──────── Records to use
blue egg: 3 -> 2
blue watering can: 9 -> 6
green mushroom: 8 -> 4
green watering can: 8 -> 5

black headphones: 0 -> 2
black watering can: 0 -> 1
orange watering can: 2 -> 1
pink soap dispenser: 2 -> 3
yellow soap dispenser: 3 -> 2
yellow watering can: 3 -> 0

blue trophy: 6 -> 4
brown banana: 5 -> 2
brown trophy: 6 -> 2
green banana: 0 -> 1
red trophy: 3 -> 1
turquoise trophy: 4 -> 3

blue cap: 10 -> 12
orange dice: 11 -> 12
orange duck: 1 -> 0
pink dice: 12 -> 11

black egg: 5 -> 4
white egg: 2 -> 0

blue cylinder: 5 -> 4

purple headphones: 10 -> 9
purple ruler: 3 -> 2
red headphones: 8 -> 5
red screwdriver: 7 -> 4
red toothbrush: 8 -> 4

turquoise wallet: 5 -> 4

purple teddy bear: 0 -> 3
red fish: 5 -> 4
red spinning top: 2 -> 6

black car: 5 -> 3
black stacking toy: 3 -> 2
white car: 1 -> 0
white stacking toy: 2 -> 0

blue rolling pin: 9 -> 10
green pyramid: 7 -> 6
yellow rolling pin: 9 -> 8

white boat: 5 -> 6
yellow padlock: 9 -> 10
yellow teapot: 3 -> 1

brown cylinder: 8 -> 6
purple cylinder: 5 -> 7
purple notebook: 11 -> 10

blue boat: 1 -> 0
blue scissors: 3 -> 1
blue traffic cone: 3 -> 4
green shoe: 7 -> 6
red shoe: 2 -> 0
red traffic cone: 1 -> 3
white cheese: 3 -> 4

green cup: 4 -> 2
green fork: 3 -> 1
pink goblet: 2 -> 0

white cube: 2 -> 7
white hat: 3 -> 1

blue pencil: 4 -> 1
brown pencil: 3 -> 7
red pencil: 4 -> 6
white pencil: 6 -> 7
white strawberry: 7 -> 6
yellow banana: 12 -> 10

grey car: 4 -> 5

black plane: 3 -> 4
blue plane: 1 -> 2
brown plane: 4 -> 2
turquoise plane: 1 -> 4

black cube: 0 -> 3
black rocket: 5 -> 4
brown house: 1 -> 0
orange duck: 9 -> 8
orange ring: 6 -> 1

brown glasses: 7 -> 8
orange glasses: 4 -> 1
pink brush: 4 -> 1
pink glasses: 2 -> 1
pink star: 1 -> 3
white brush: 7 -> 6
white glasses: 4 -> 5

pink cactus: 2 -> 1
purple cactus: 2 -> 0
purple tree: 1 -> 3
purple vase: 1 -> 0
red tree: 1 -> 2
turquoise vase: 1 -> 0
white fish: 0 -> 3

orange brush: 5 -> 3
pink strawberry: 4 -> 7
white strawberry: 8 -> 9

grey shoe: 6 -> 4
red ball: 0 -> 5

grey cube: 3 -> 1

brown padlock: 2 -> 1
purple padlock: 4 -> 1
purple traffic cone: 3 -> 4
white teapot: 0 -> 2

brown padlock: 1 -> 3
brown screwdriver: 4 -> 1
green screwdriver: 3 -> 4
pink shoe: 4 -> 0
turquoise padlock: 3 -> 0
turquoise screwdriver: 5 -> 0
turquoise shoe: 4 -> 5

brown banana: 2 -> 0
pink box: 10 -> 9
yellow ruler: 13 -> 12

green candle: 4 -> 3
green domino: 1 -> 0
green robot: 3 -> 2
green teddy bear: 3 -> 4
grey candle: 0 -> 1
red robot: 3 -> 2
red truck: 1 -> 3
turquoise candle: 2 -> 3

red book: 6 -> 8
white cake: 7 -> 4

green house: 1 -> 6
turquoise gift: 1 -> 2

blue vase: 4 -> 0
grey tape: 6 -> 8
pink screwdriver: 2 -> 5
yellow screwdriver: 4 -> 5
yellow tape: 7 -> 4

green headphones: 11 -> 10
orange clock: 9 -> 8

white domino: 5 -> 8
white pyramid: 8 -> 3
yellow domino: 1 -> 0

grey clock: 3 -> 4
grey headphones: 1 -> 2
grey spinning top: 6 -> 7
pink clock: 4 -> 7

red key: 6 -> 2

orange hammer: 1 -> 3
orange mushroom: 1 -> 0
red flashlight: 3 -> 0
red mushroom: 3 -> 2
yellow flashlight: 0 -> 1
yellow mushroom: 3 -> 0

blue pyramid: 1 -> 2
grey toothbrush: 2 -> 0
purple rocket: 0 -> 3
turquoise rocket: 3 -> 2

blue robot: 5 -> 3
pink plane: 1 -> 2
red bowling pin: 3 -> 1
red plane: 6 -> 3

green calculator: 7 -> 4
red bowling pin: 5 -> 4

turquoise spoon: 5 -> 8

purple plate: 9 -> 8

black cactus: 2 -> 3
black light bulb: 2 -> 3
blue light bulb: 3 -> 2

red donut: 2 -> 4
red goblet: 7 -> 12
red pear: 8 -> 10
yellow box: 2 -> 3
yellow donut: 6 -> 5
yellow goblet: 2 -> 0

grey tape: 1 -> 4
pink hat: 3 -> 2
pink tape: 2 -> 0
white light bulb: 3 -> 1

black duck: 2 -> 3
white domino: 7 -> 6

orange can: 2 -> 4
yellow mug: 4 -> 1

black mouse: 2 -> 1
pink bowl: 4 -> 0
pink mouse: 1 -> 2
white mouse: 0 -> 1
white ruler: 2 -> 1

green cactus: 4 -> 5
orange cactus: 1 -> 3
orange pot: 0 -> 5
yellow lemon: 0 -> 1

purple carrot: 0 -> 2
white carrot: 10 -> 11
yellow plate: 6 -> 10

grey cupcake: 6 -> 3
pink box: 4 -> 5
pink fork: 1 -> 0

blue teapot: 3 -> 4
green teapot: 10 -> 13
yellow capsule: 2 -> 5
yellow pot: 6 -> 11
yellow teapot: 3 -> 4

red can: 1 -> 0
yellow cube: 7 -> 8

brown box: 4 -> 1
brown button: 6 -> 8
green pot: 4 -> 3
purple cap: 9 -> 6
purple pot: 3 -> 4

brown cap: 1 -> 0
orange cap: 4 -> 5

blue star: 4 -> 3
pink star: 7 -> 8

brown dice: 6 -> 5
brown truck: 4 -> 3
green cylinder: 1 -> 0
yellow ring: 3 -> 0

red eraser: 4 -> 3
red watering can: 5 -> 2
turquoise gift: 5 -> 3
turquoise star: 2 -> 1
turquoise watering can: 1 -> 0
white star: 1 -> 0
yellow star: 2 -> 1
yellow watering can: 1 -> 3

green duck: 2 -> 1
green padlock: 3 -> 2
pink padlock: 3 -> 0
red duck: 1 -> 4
────────────────
* **Exercise goal**:
Restate each entry exactly, skipping none.

* **Finished task**:
blue egg: 3 -> 2
blue watering can: 9 -> 6
green mushroom: 8 -> 4
green watering can: 8 -> 5

black headphones: 0 -> 2
black watering can: 0 -> 1
orange watering can: 2 -> 1
pink soap dispenser: 2 -> 3
yellow soap dispenser: 3 -> 2
yellow watering can: 3 -> 0

blue trophy: 6 -> 4
brown banana: 5 -> 2
brown trophy: 6 -> 2
green banana: 0 -> 1
red trophy: 3 -> 1
turquoise trophy: 4 -> 3

blue cap: 10 -> 12
orange dice: 11 -> 12
orange duck: 1 -> 0
pink dice: 12 -> 11

black egg: 5 -> 4
white egg: 2 -> 0

blue cylinder: 5 -> 4

purple headphones: 10 -> 9
purple ruler: 3 -> 2
red headphones: 8 -> 5
red screwdriver: 7 -> 4
red toothbrush: 8 -> 4

turquoise wallet: 5 -> 4

purple teddy bear: 0 -> 3
red fish: 5 -> 4
red spinning top: 2 -> 6

black car: 5 -> 3
black stacking toy: 3 -> 2
white car: 1 -> 0
white stacking toy: 2 -> 0

blue rolling pin: 9 -> 10
green pyramid: 7 -> 6
yellow rolling pin: 9 -> 8

white boat: 5 -> 6
yellow padlock: 9 -> 10
yellow teapot: 3 -> 1

brown cylinder: 8 -> 6
purple cylinder: 5 -> 7
purple notebook: 11 -> 10

blue boat: 1 -> 0
blue scissors: 3 -> 1
blue traffic cone: 3 -> 4
green shoe: 7 -> 6
red shoe: 2 -> 0
red traffic cone: 1 -> 3
white cheese: 3 -> 4

green cup: 4 -> 2
green fork: 3 -> 1
pink goblet: 2 -> 0

white cube: 2 -> 7
white hat: 3 -> 1

blue pencil: 4 -> 1
brown pencil: 3 -> 7
red pencil: 4 -> 6
white pencil: 6 -> 7
white strawberry: 7 -> 6
yellow banana: 12 -> 10

grey car: 4 -> 5

black plane: 3 -> 4
blue plane: 1 -> 2
brown plane: 4 -> 2
turquoise plane: 1 -> 4

black cube: 0 -> 3
black rocket: 5 -> 4
brown house: 1 -> 0
orange duck: 9 -> 8
orange ring: 6 -> 1

brown glasses: 7 -> 8
orange glasses: 4 -> 1
pink brush: 4 -> 1
pink glasses: 2 -> 1
pink star: 1 -> 3
white brush: 7 -> 6
white glasses: 4 -> 5

pink cactus: 2 -> 1
purple cactus: 2 -> 0
purple tree: 1 -> 3
purple vase: 1 -> 0
red tree: 1 -> 2
turquoise vase: 1 -> 0
white fish: 0 -> 3

orange brush: 5 -> 3
pink strawberry: 4 -> 7
white strawberry: 8 -> 9

grey shoe: 6 -> 4
red ball: 0 -> 5

grey cube: 3 -> 1

brown padlock: 2 -> 1
purple padlock: 4 -> 1
purple traffic cone: 3 -> 4
white teapot: 0 -> 2

brown padlock: 1 -> 3
brown screwdriver: 4 -> 1
green screwdriver: 3 -> 4
pink shoe: 4 -> 0
turquoise padlock: 3 -> 0
turquoise screwdriver: 5 -> 0
turquoise shoe: 4 -> 5

brown banana: 2 -> 0
pink box: 10 -> 9
yellow ruler: 13 -> 12

green candle: 4 -> 3
green domino: 1 -> 0
green robot: 3 -> 2
green teddy bear: 3 -> 4
grey candle: 0 -> 1
red robot: 3 -> 2
red truck: 1 -> 3
turquoise candle: 2 -> 3

red book: 6 -> 8
white cake: 7 -> 4

green house: 1 -> 6
turquoise gift: 1 -> 2

blue vase: 4 -> 0
grey tape: 6 -> 8
pink screwdriver: 2 -> 5
yellow screwdriver: 4 -> 5
yellow tape: 7 -> 4

green headphones: 11 -> 10
orange clock: 9 -> 8

white domino: 5 -> 8
white pyramid: 8 -> 3
yellow domino: 1 -> 0

grey clock: 3 -> 4
grey headphones: 1 -> 2
grey spinning top: 6 -> 7
pink clock: 4 -> 7

red key: 6 -> 2

orange hammer: 1 -> 3
orange mushroom: 1 -> 0
red flashlight: 3 -> 0
red mushroom: 3 -> 2
yellow flashlight: 0 -> 1
yellow mushroom: 3 -> 0

blue pyramid: 1 -> 2
grey toothbrush: 2 -> 0
purple rocket: 0 -> 3
turquoise rocket: 3 -> 2

blue robot: 5 -> 3
pink plane: 1 -> 2
red bowling pin: 3 -> 1
red plane: 6 -> 3

green calculator: 7 -> 4
red bowling pin: 5 -> 4

turquoise spoon: 5 -> 8

purple plate: 9 -> 8

black cactus: 2 -> 3
black light bulb: 2 -> 3
blue light bulb: 3 -> 2

red donut: 2 -> 4
red goblet: 7 -> 12
red pear: 8 -> 10
yellow box: 2 -> 3
yellow donut: 6 -> 5
yellow goblet: 2 -> 0

grey tape: 1 -> 4
pink hat: 3 -> 2
pink tape: 2 -> 0
white light bulb: 3 -> 1

black duck: 2 -> 3
white domino: 7 -> 6

orange can: 2 -> 4
yellow mug: 4 -> 1

black mouse: 2 -> 1
pink bowl: 4 -> 0
pink mouse: 1 -> 2
white mouse: 0 -> 1
white ruler: 2 -> 1

green cactus: 4 -> 5
orange cactus: 1 -> 3
orange pot: 0 -> 5
yellow lemon: 0 -> 1

purple carrot: 0 -> 2
white carrot: 10 -> 11
yellow plate: 6 -> 10

grey cupcake: 6 -> 3
pink box: 4 -> 5
pink fork: 1 -> 0

blue teapot: 3 -> 4
green teapot: 10 -> 13
yellow capsule: 2 -> 5
yellow pot: 6 -> 11
yellow teapot: 3 -> 4

red can: 1 -> 0
yellow cube: 7 -> 8

brown box: 4 -> 1
brown button: 6 -> 8
green pot: 4 -> 3
purple cap: 9 -> 6
purple pot: 3 -> 4

brown cap: 1 -> 0
orange cap: 4 -> 5

blue star: 4 -> 3
pink star: 7 -> 8

brown dice: 6 -> 5
brown truck: 4 -> 3
green cylinder: 1 -> 0
yellow ring: 3 -> 0

red eraser: 4 -> 3
red watering can: 5 -> 2
turquoise gift: 5 -> 3
turquoise star: 2 -> 1
turquoise watering can: 1 -> 0
white star: 1 -> 0
yellow star: 2 -> 1
yellow watering can: 1 -> 3

green duck: 2 -> 1
green padlock: 3 -> 2
pink padlock: 3 -> 0
red duck: 1 -> 4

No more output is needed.